§ WHAT THE TASK ASKS: Repeat the records below word for word and omit each image.

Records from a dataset

++++

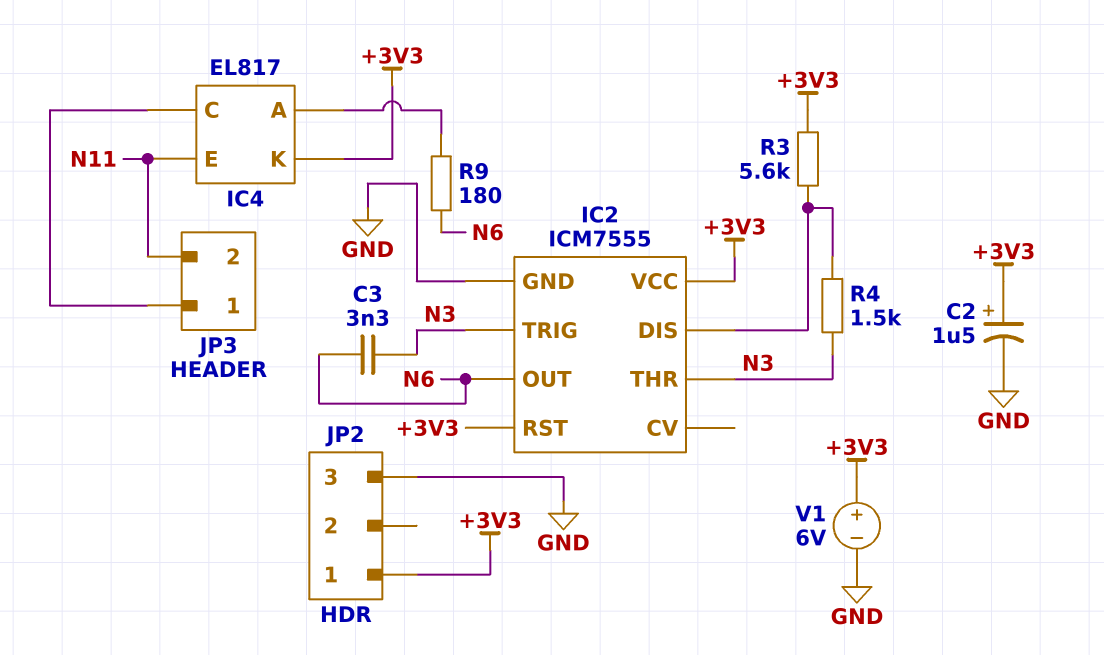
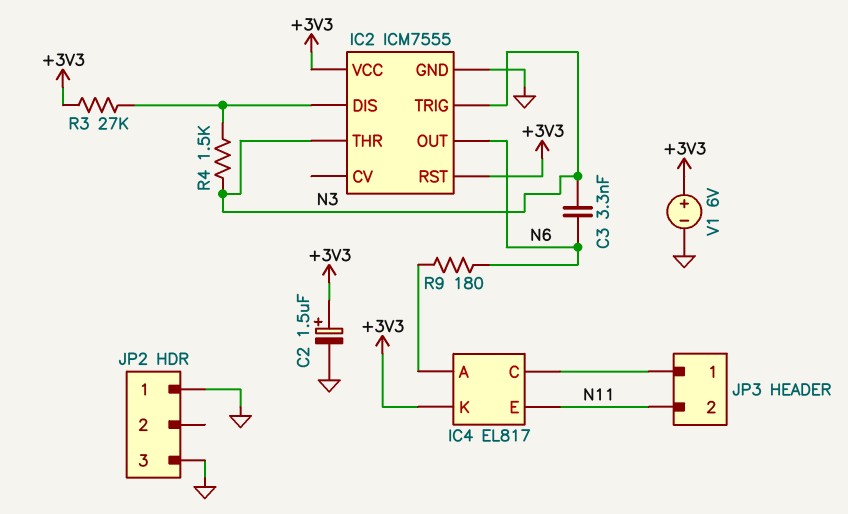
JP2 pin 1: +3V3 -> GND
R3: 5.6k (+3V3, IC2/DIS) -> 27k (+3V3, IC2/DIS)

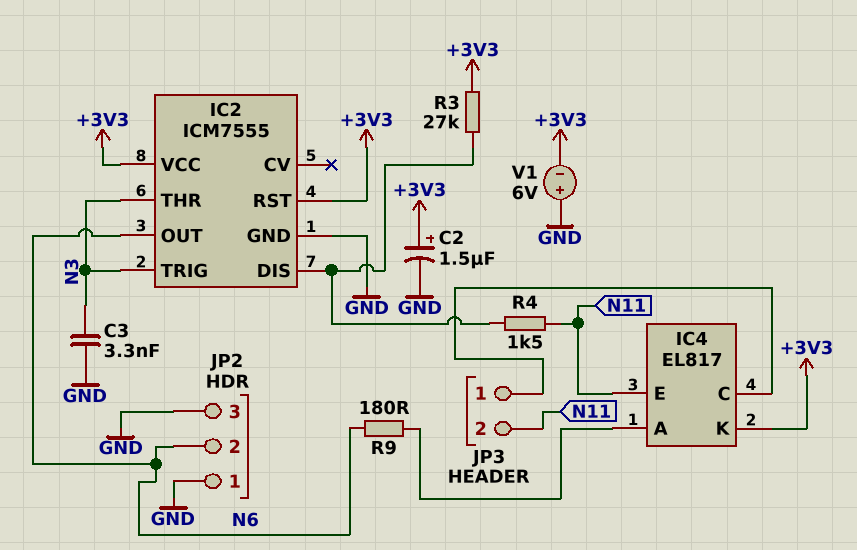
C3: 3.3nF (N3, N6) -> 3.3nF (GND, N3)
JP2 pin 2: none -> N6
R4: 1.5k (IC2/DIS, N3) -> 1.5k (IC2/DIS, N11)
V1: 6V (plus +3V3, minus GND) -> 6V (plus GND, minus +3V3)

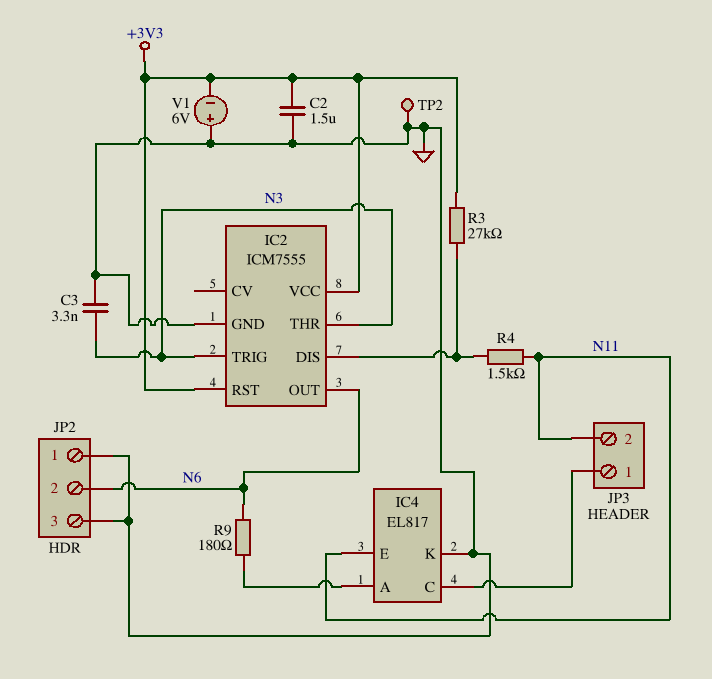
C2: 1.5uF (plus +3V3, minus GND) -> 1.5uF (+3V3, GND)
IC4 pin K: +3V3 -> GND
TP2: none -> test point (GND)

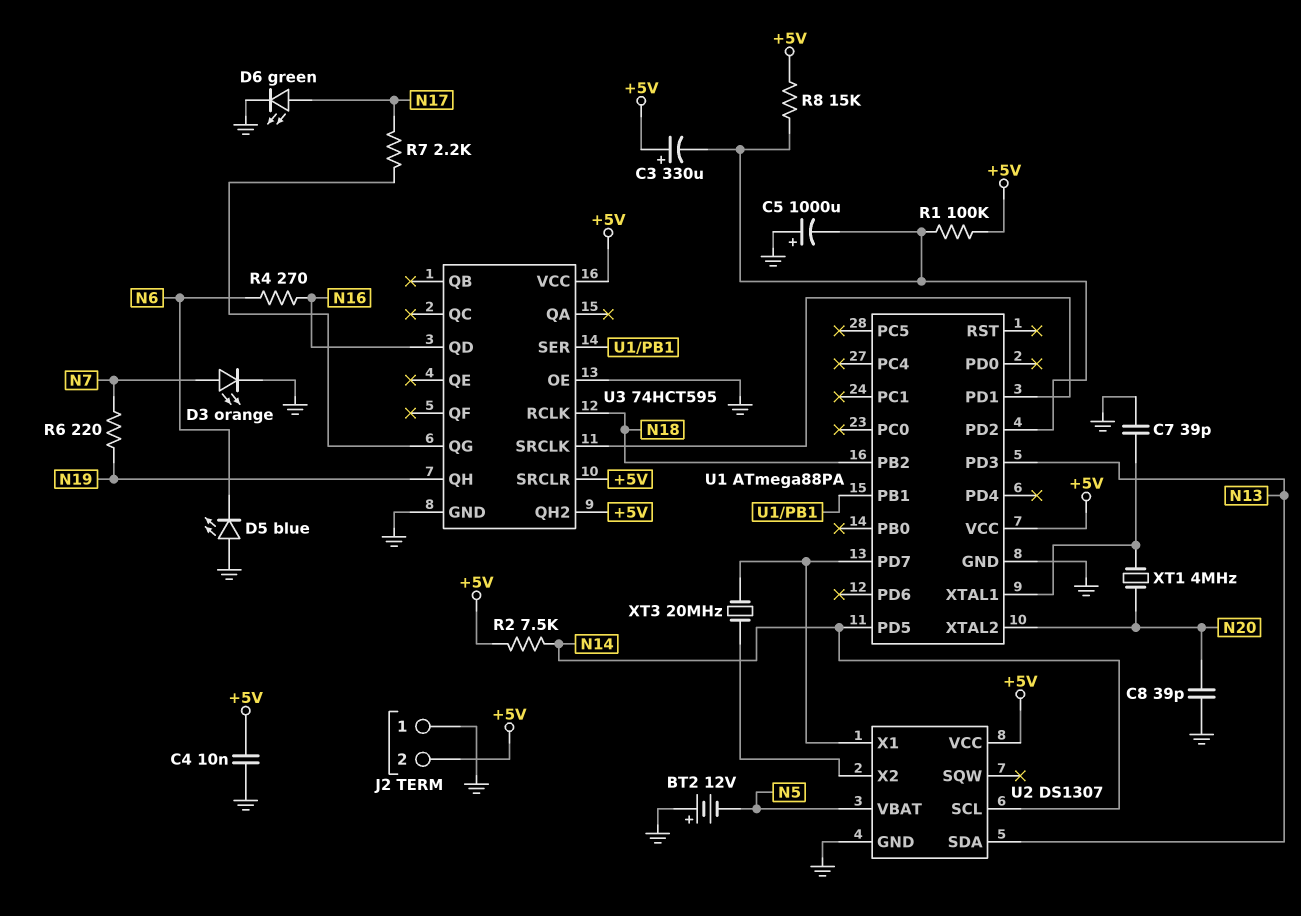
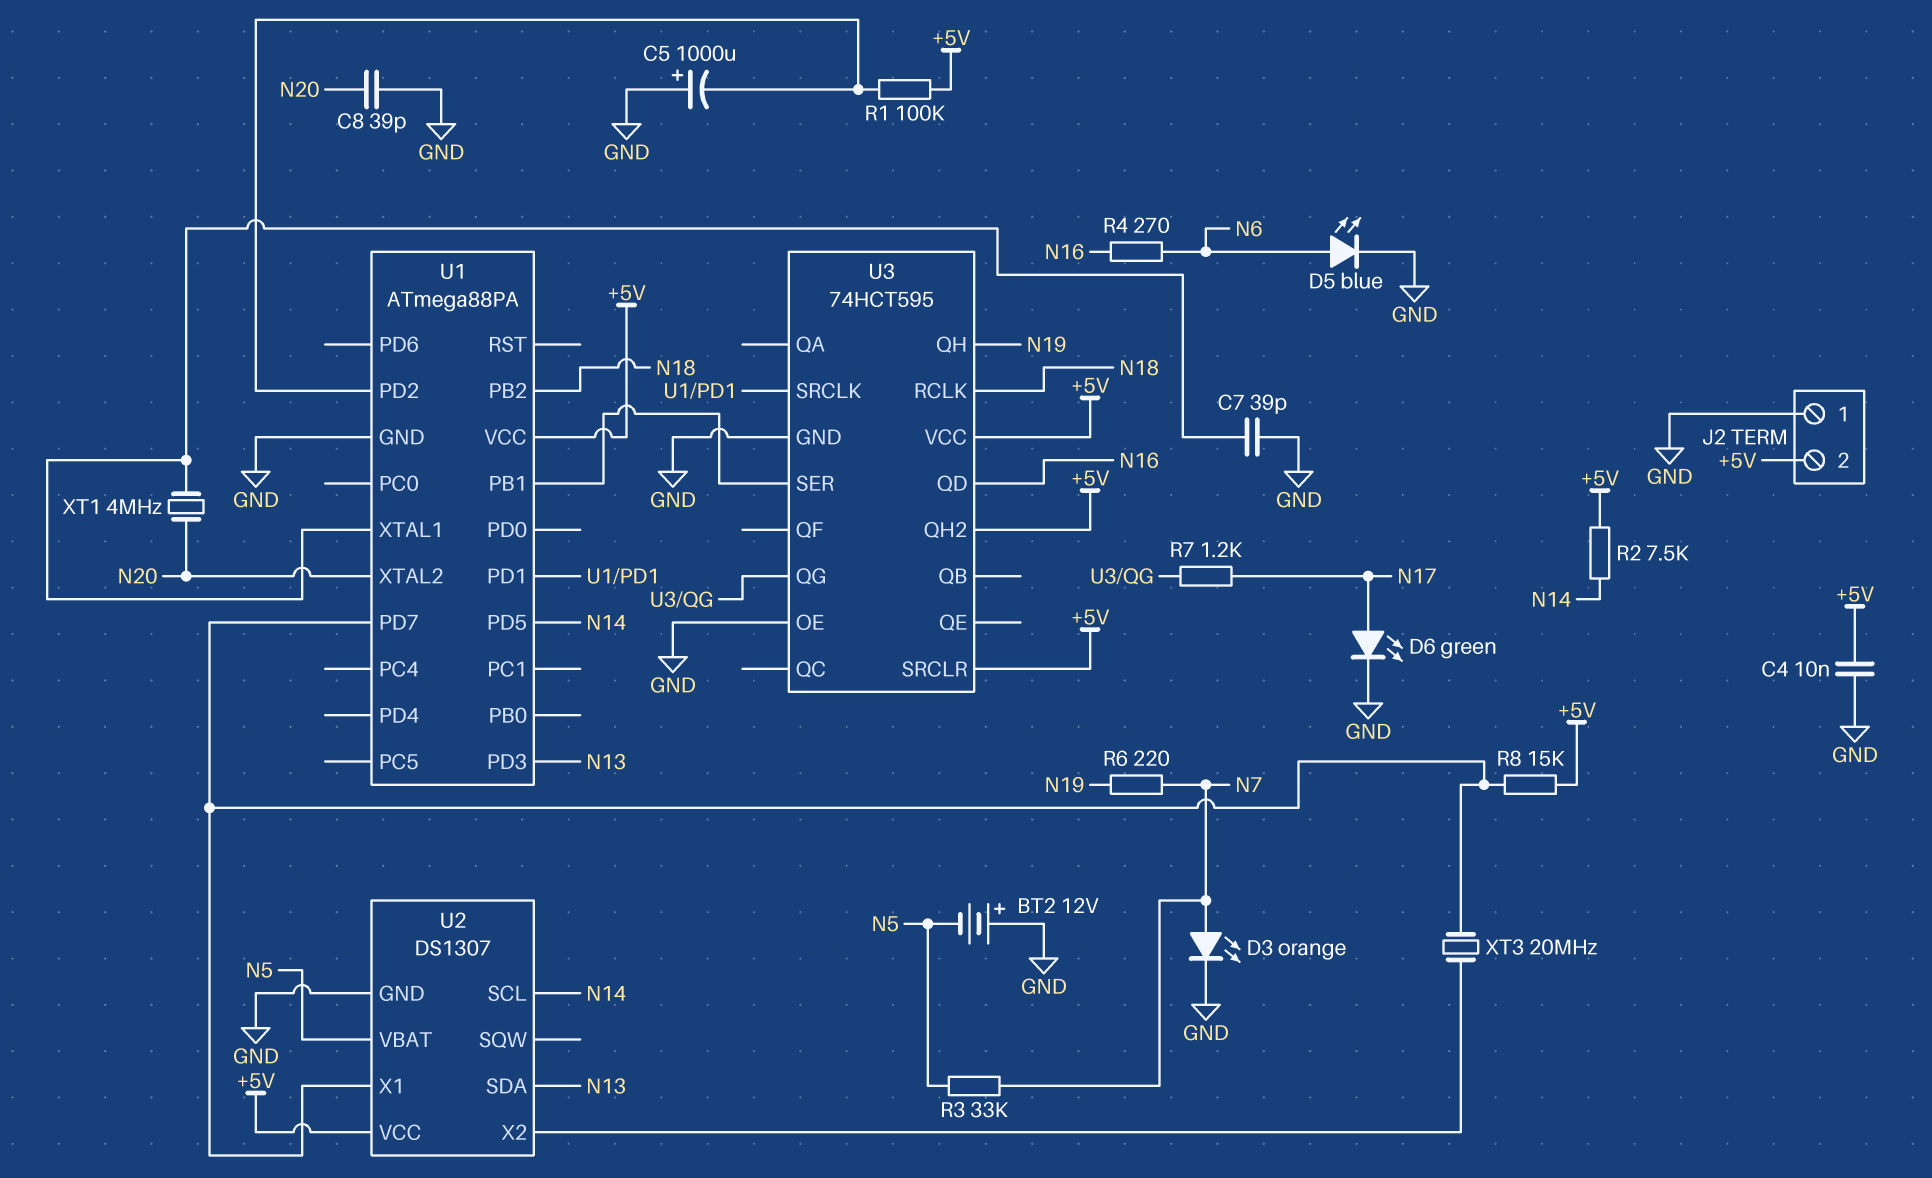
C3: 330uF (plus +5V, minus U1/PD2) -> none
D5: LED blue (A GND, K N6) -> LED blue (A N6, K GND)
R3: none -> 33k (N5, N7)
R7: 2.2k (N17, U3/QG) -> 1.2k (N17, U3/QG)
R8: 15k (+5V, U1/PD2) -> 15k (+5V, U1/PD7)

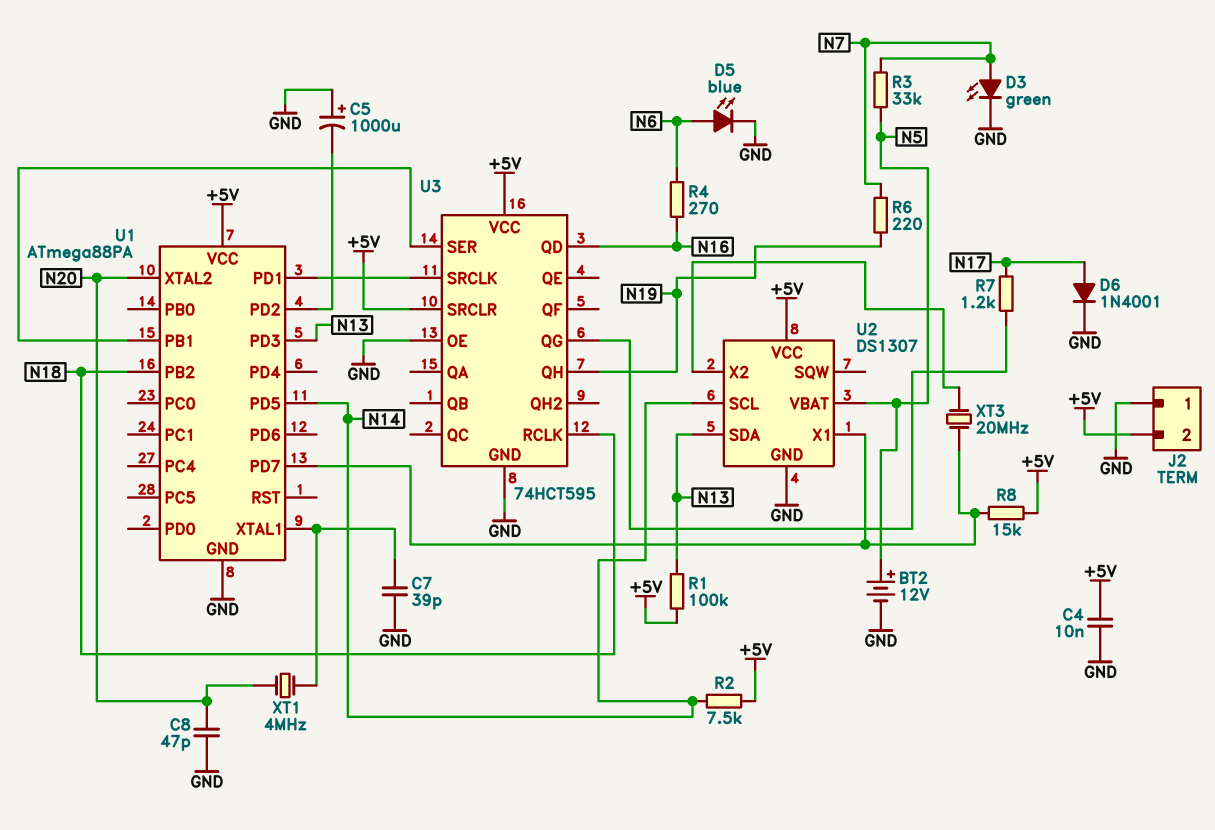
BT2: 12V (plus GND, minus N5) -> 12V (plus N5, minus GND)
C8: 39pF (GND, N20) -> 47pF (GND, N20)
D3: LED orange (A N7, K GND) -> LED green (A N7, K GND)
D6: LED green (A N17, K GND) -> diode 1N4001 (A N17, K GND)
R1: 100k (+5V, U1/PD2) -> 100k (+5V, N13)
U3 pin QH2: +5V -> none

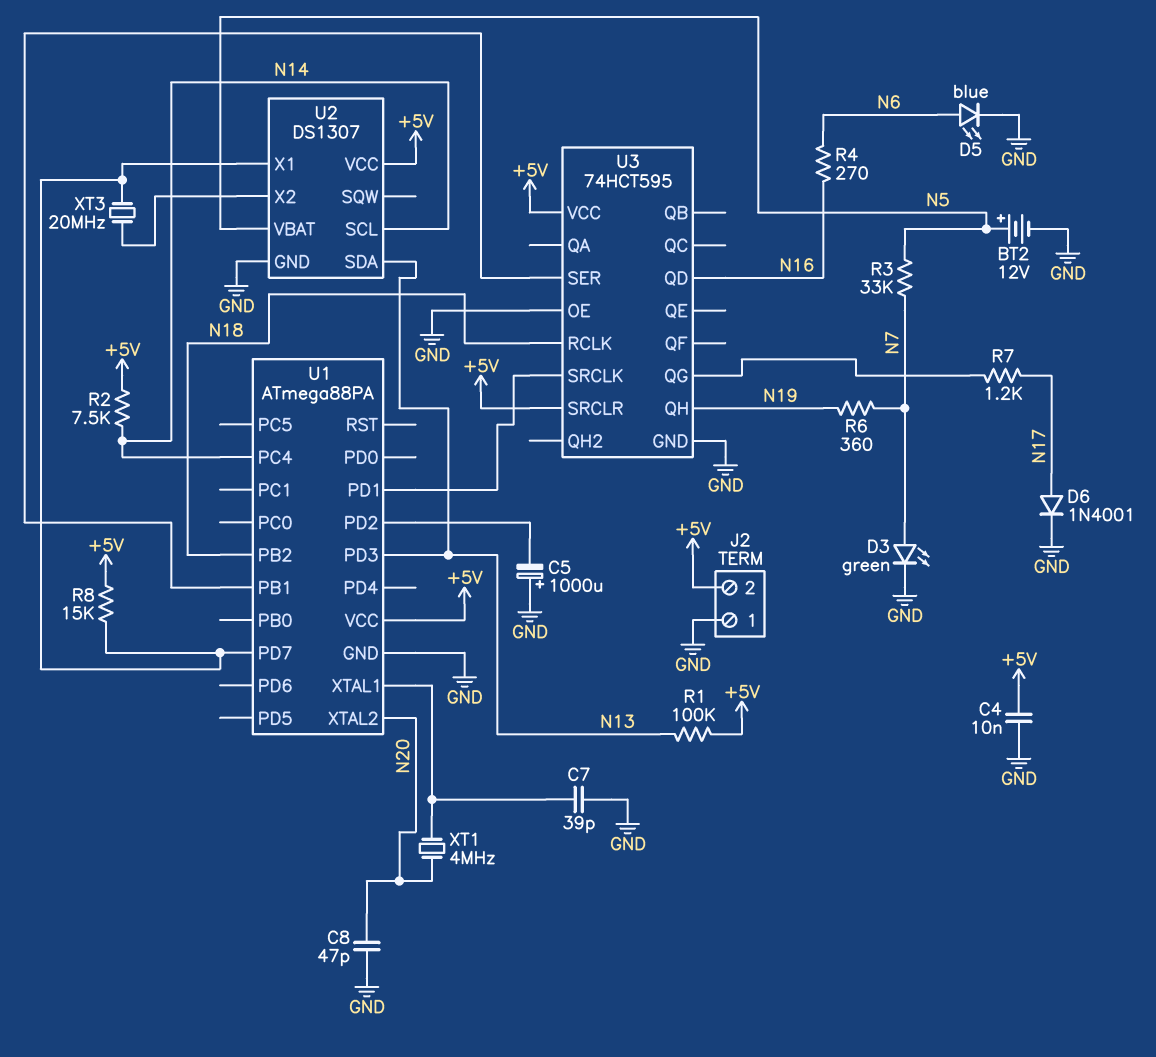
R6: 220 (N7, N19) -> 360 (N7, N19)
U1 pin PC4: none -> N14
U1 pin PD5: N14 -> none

++++

§ RESPONSE FOR THIS EXERCISE:
JP2 pin 1: +3V3 -> GND
R3: 5.6k (+3V3, IC2/DIS) -> 27k (+3V3, IC2/DIS)

C3: 3.3nF (N3, N6) -> 3.3nF (GND, N3)
JP2 pin 2: none -> N6
R4: 1.5k (IC2/DIS, N3) -> 1.5k (IC2/DIS, N11)
V1: 6V (plus +3V3, minus GND) -> 6V (plus GND, minus +3V3)

C2: 1.5uF (plus +3V3, minus GND) -> 1.5uF (+3V3, GND)
IC4 pin K: +3V3 -> GND
TP2: none -> test point (GND)

C3: 330uF (plus +5V, minus U1/PD2) -> none
D5: LED blue (A GND, K N6) -> LED blue (A N6, K GND)
R3: none -> 33k (N5, N7)
R7: 2.2k (N17, U3/QG) -> 1.2k (N17, U3/QG)
R8: 15k (+5V, U1/PD2) -> 15k (+5V, U1/PD7)

BT2: 12V (plus GND, minus N5) -> 12V (plus N5, minus GND)
C8: 39pF (GND, N20) -> 47pF (GND, N20)
D3: LED orange (A N7, K GND) -> LED green (A N7, K GND)
D6: LED green (A N17, K GND) -> diode 1N4001 (A N17, K GND)
R1: 100k (+5V, U1/PD2) -> 100k (+5V, N13)
U3 pin QH2: +5V -> none

R6: 220 (N7, N19) -> 360 (N7, N19)
U1 pin PC4: none -> N14
U1 pin PD5: N14 -> none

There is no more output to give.